**INFORMATION SHOWN**

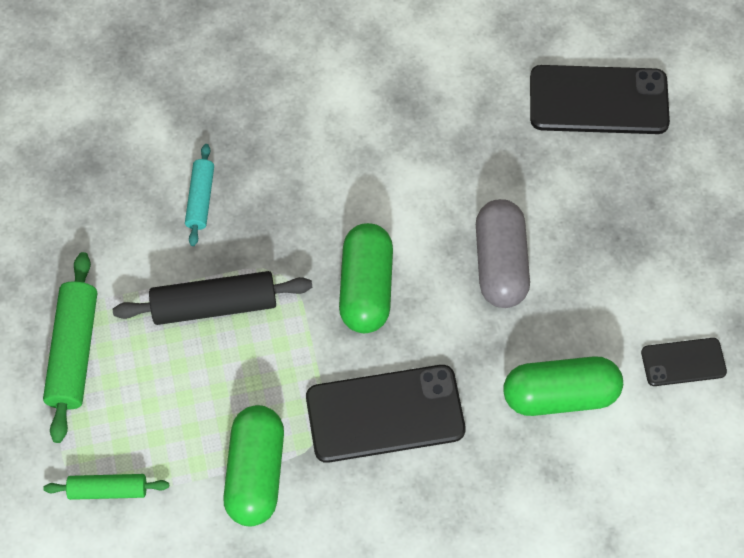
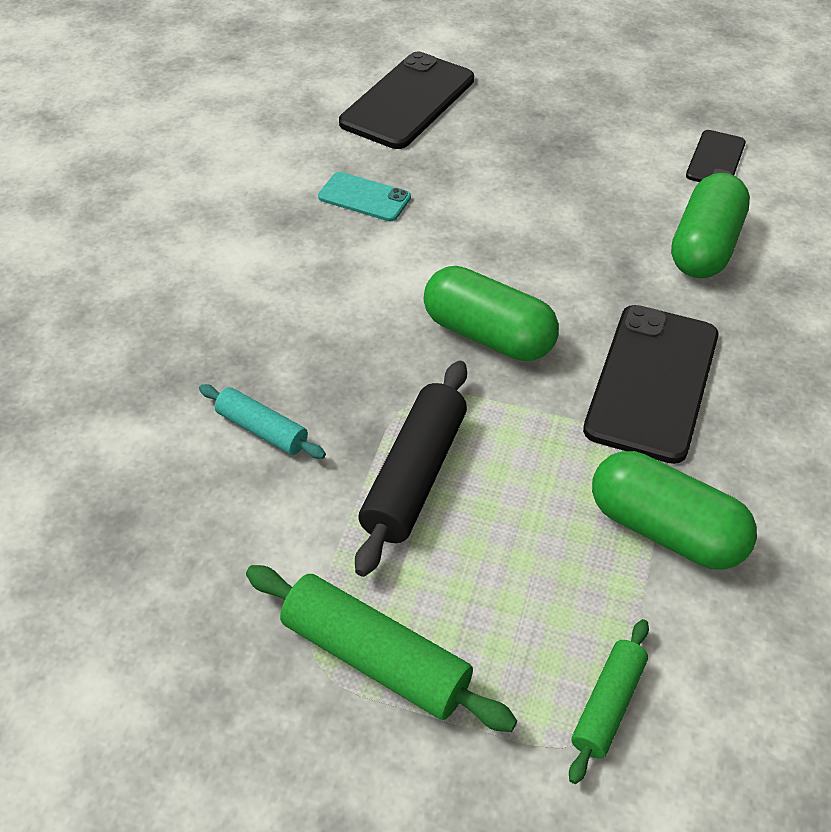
camera: 60 degrees left, 15 degrees down
(459, 134) = (364, 197): none -> turquoise phone
(500, 263) = (532, 228): grey capsule -> none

**WHAT IS EXPECTED**
Give back the listing exactly, with the pictures removed.

**YOUR RESPONSE**
camera: 60 degrees left, 15 degrees down
(459, 134) = (364, 197): none -> turquoise phone
(500, 263) = (532, 228): grey capsule -> none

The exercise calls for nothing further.